What the task asks: In the records that follow, find each line with the word "triangle" and copy it.

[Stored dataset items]
'''

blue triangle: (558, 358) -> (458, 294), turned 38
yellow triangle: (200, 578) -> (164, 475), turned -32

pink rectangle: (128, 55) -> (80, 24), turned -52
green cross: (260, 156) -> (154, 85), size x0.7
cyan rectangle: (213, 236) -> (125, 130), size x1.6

'''
'''

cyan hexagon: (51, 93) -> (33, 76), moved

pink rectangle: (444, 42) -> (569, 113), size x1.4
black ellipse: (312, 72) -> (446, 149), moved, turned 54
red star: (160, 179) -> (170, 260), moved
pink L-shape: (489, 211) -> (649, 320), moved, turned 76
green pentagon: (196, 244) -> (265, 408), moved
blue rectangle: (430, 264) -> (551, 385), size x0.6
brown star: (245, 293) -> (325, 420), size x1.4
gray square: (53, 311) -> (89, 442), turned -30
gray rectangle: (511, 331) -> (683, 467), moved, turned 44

'''

Written reply:
blue triangle: (558, 358) -> (458, 294), turned 38
yellow triangle: (200, 578) -> (164, 475), turned -32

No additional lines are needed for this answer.